- _Problema planteado_:
Reproduce sin ningún cambio todas las líneas de los datos que siguen, en el mismo orden.

- _Datos proporcionados_:
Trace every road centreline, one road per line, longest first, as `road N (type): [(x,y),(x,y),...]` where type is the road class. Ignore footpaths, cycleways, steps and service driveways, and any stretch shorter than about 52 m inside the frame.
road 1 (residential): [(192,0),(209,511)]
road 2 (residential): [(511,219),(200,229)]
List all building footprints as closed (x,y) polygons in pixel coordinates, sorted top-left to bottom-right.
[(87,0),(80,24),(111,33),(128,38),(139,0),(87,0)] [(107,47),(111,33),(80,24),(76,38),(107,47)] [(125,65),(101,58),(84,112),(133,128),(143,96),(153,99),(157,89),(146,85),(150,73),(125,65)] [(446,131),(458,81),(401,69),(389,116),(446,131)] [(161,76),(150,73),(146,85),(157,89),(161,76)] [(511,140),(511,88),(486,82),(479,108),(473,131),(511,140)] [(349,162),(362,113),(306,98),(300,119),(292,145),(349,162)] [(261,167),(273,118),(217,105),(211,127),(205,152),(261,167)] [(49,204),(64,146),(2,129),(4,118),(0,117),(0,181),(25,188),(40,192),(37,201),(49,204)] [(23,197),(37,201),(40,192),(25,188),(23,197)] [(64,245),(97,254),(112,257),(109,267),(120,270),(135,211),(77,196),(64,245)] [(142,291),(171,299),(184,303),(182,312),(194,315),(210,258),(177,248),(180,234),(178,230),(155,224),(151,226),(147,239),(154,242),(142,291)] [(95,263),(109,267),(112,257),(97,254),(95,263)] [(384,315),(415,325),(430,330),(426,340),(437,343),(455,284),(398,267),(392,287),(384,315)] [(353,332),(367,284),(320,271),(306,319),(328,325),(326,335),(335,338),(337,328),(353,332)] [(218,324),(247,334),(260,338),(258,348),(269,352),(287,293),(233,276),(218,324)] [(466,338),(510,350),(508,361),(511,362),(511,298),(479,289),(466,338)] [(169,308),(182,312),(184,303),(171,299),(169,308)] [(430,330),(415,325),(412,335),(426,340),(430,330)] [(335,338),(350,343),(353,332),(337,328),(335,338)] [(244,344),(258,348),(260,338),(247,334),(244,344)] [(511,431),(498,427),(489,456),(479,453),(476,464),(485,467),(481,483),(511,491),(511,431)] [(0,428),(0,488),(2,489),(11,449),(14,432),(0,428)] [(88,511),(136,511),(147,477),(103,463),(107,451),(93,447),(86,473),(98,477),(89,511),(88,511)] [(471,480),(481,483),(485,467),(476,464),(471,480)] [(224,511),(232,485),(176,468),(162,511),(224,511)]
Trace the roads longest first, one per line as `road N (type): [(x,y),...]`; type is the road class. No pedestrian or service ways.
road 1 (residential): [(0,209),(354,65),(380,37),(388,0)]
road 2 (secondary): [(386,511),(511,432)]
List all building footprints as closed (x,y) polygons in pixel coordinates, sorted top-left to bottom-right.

- _Solución desarrollada_:
Trace every road centreline, one road per line, longest first, as `road N (type): [(x,y),(x,y),...]` where type is the road class. Ignore footpaths, cycleways, steps and service driveways, and any stretch shorter than about 52 m inside the frame.
road 1 (residential): [(192,0),(209,511)]
road 2 (residential): [(511,219),(200,229)]
List all building footprints as closed (x,y) polygons in pixel coordinates, sorted top-left to bottom-right.
[(87,0),(80,24),(111,33),(128,38),(139,0),(87,0)] [(107,47),(111,33),(80,24),(76,38),(107,47)] [(125,65),(101,58),(84,112),(133,128),(143,96),(153,99),(157,89),(146,85),(150,73),(125,65)] [(446,131),(458,81),(401,69),(389,116),(446,131)] [(161,76),(150,73),(146,85),(157,89),(161,76)] [(511,140),(511,88),(486,82),(479,108),(473,131),(511,140)] [(349,162),(362,113),(306,98),(300,119),(292,145),(349,162)] [(261,167),(273,118),(217,105),(211,127),(205,152),(261,167)] [(49,204),(64,146),(2,129),(4,118),(0,117),(0,181),(25,188),(40,192),(37,201),(49,204)] [(23,197),(37,201),(40,192),(25,188),(23,197)] [(64,245),(97,254),(112,257),(109,267),(120,270),(135,211),(77,196),(64,245)] [(142,291),(171,299),(184,303),(182,312),(194,315),(210,258),(177,248),(180,234),(178,230),(155,224),(151,226),(147,239),(154,242),(142,291)] [(95,263),(109,267),(112,257),(97,254),(95,263)] [(384,315),(415,325),(430,330),(426,340),(437,343),(455,284),(398,267),(392,287),(384,315)] [(353,332),(367,284),(320,271),(306,319),(328,325),(326,335),(335,338),(337,328),(353,332)] [(218,324),(247,334),(260,338),(258,348),(269,352),(287,293),(233,276),(218,324)] [(466,338),(510,350),(508,361),(511,362),(511,298),(479,289),(466,338)] [(169,308),(182,312),(184,303),(171,299),(169,308)] [(430,330),(415,325),(412,335),(426,340),(430,330)] [(335,338),(350,343),(353,332),(337,328),(335,338)] [(244,344),(258,348),(260,338),(247,334),(244,344)] [(511,431),(498,427),(489,456),(479,453),(476,464),(485,467),(481,483),(511,491),(511,431)] [(0,428),(0,488),(2,489),(11,449),(14,432),(0,428)] [(88,511),(136,511),(147,477),(103,463),(107,451),(93,447),(86,473),(98,477),(89,511),(88,511)] [(471,480),(481,483),(485,467),(476,464),(471,480)] [(224,511),(232,485),(176,468),(162,511),(224,511)]
Trace the roads longest first, one per line as `road N (type): [(x,y),...]`; type is the road class. No pedestrian or service ways.
road 1 (residential): [(0,209),(354,65),(380,37),(388,0)]
road 2 (secondary): [(386,511),(511,432)]
List all building footprints as closed (x,y) polygons in pixel coordinates, sorted top-left to bottom-right.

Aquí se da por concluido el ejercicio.